Dataset excerpts ->
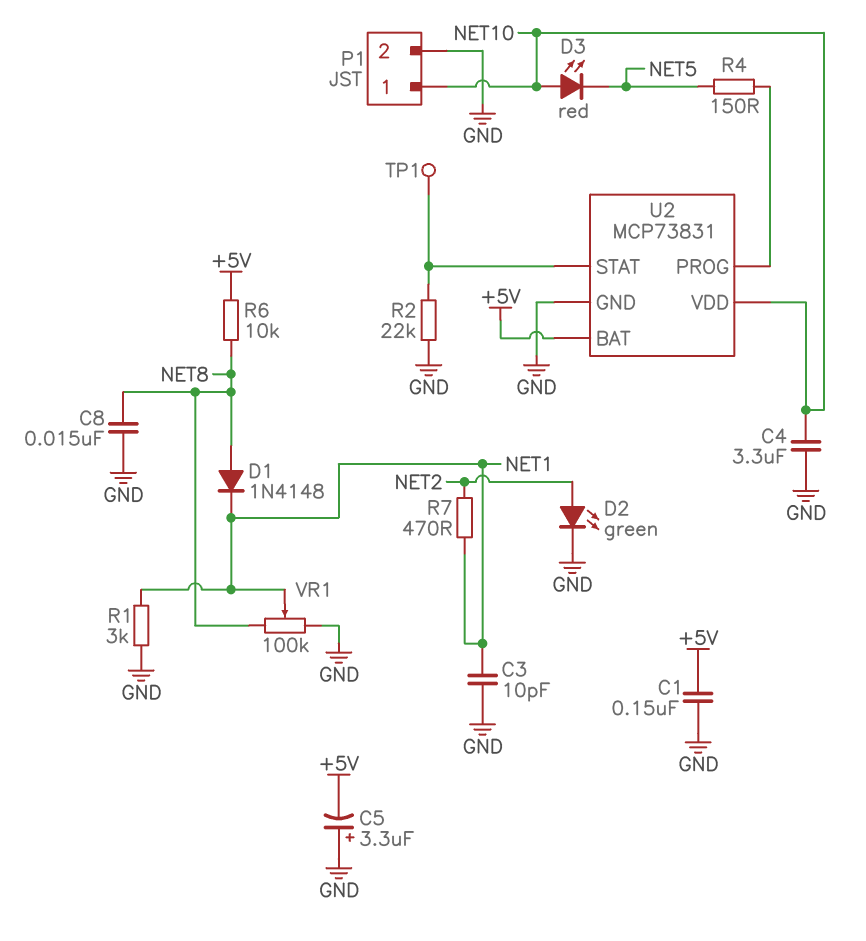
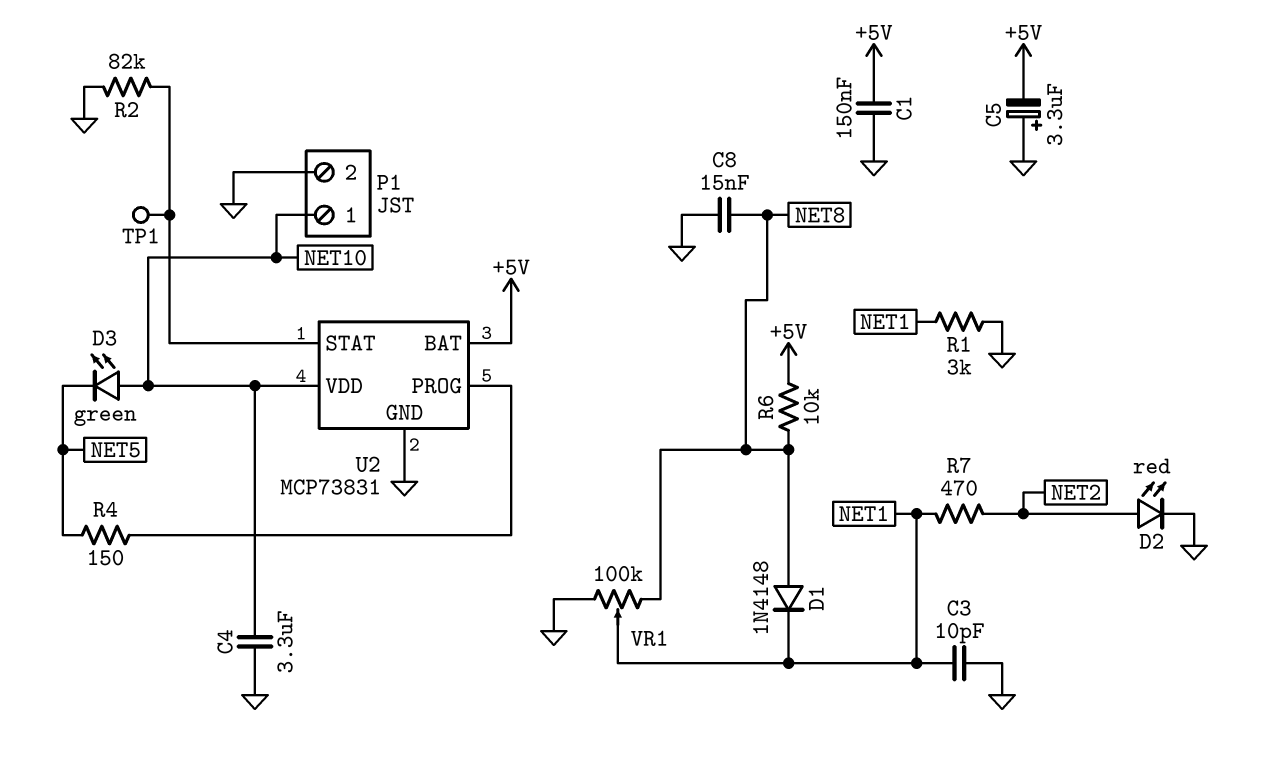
D2: LED green (A NET2, K GND) -> LED red (A NET2, K GND)
D3: LED red (A NET10, K NET5) -> LED green (A NET10, K NET5)
R2: 22k (GND, U2/STAT) -> 82k (GND, U2/STAT)

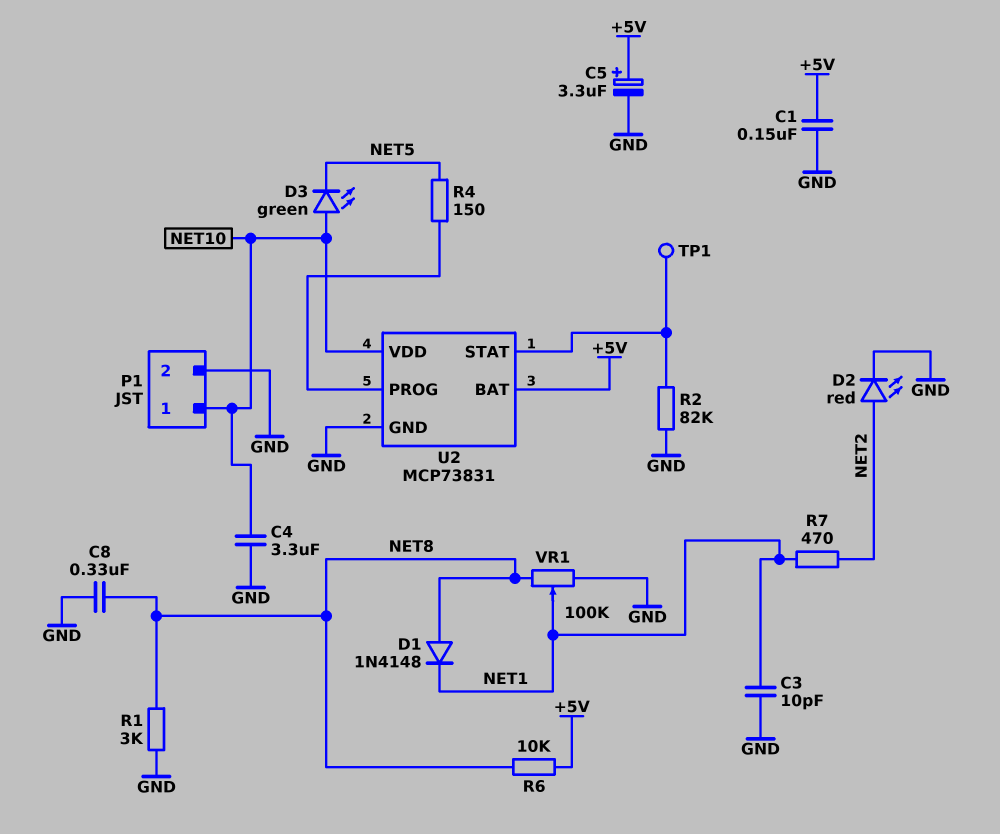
C5: 3.3uF (plus GND, minus +5V) -> 3.3uF (plus +5V, minus GND)
C8: 15nF (GND, NET8) -> 330nF (GND, NET8)
R1: 3k (GND, NET1) -> 3k (GND, NET8)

What is being asked ->
Copy out each line of the data that includes the string "green".

Response ->
D2: LED green (A NET2, K GND) -> LED red (A NET2, K GND)
D3: LED red (A NET10, K NET5) -> LED green (A NET10, K NET5)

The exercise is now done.